Recorded data
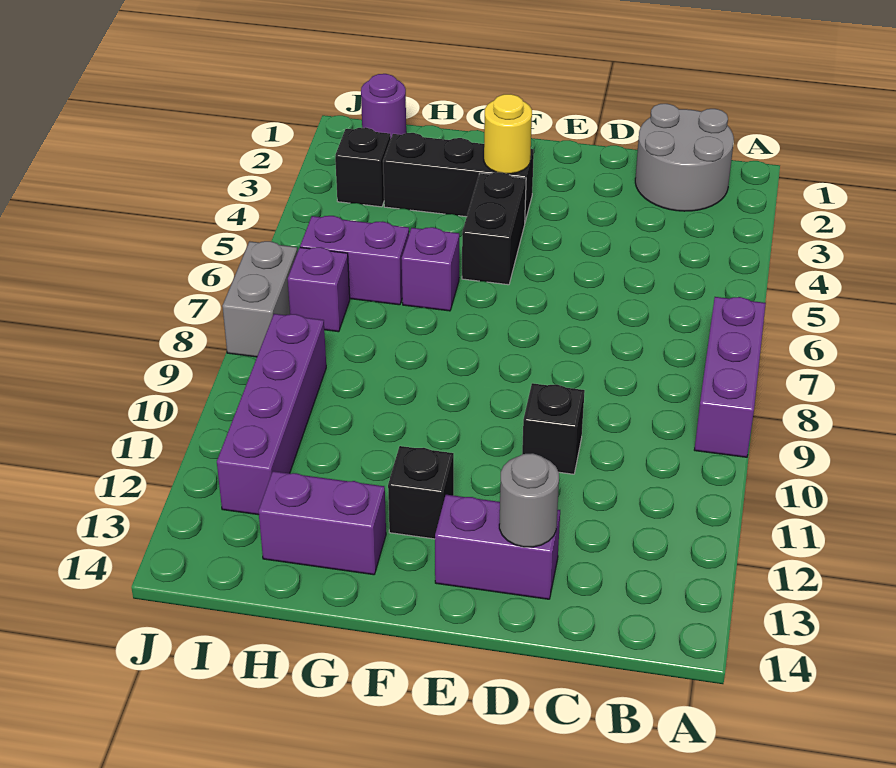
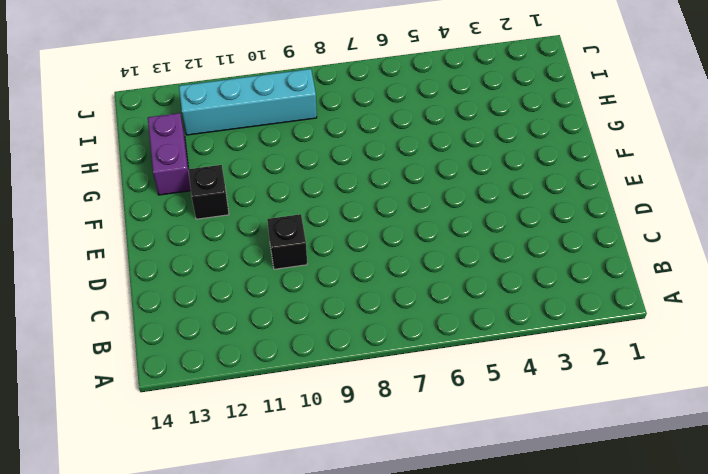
cyan brick I9:I12 level 1 -> purple brick I9:I12 level 1
none -> purple brick A7:A9 level 1
none -> grey round brick B1:C2 level 1
none -> purple brick D13:E13 level 1

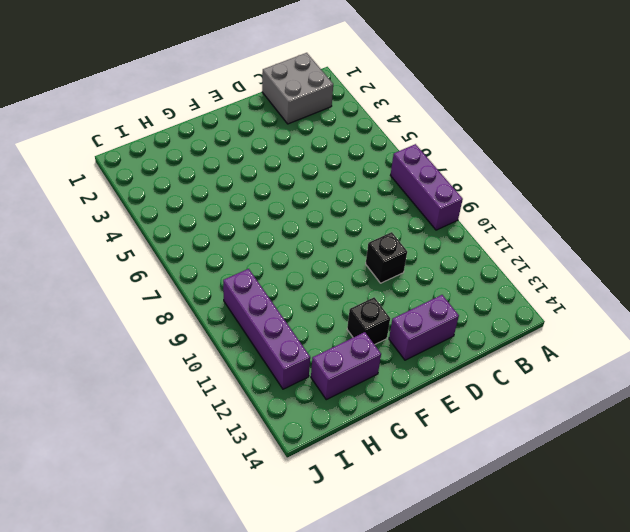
grey brick B1:C2 level 1 -> grey round brick B1:C2 level 1
none -> black brick F3:H3 level 1
none -> black brick F4:F5 level 1
none -> purple brick G6 level 1

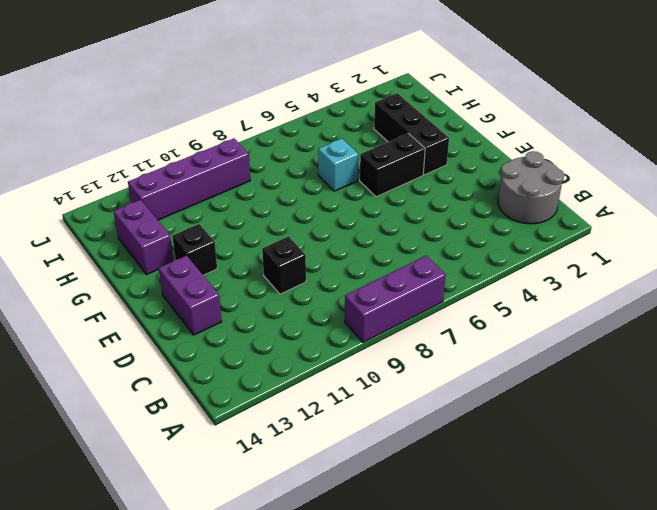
cyan brick G6 level 1 -> purple brick G6 level 1
none -> purple brick H6:I6 level 1
none -> purple round brick I1 level 1
none -> black brick I3 level 1

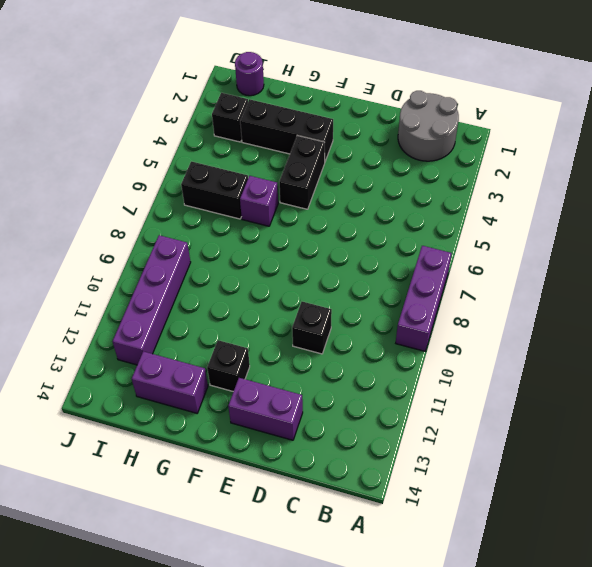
black brick H6:I6 level 1 -> purple brick H6:I6 level 1
none -> purple brick I7 level 1
none -> grey brick J7:J8 level 1
none -> grey round brick D13 level 2

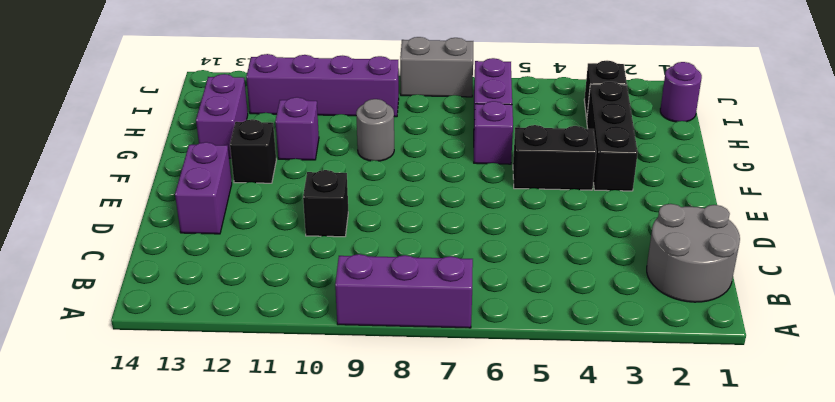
grey round brick G9 level 1 -> grey round brick D13 level 2
purple brick G11 level 1 -> purple brick I7 level 1
none -> yellow round brick F3 level 2

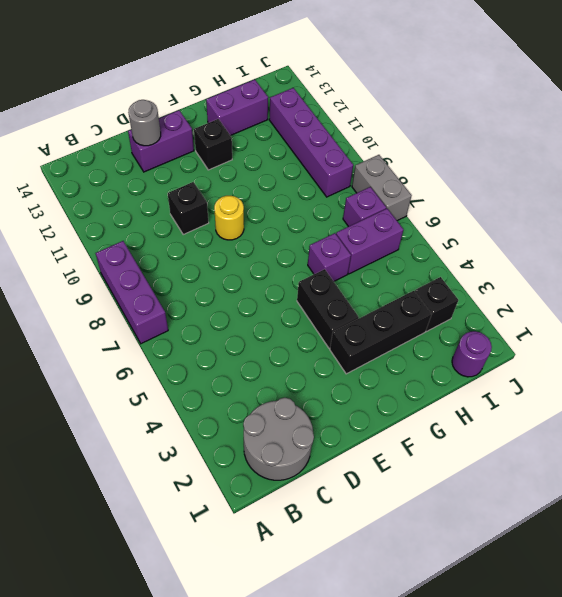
yellow round brick E9 level 1 -> yellow round brick F3 level 2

What is needed: Output the records above as they stand, from the first line to the line with "none -> grey brick J7:J8 level 1", inclusive, and exclude the pictures.

Finished task:
cyan brick I9:I12 level 1 -> purple brick I9:I12 level 1
none -> purple brick A7:A9 level 1
none -> grey round brick B1:C2 level 1
none -> purple brick D13:E13 level 1

grey brick B1:C2 level 1 -> grey round brick B1:C2 level 1
none -> black brick F3:H3 level 1
none -> black brick F4:F5 level 1
none -> purple brick G6 level 1

cyan brick G6 level 1 -> purple brick G6 level 1
none -> purple brick H6:I6 level 1
none -> purple round brick I1 level 1
none -> black brick I3 level 1

black brick H6:I6 level 1 -> purple brick H6:I6 level 1
none -> purple brick I7 level 1
none -> grey brick J7:J8 level 1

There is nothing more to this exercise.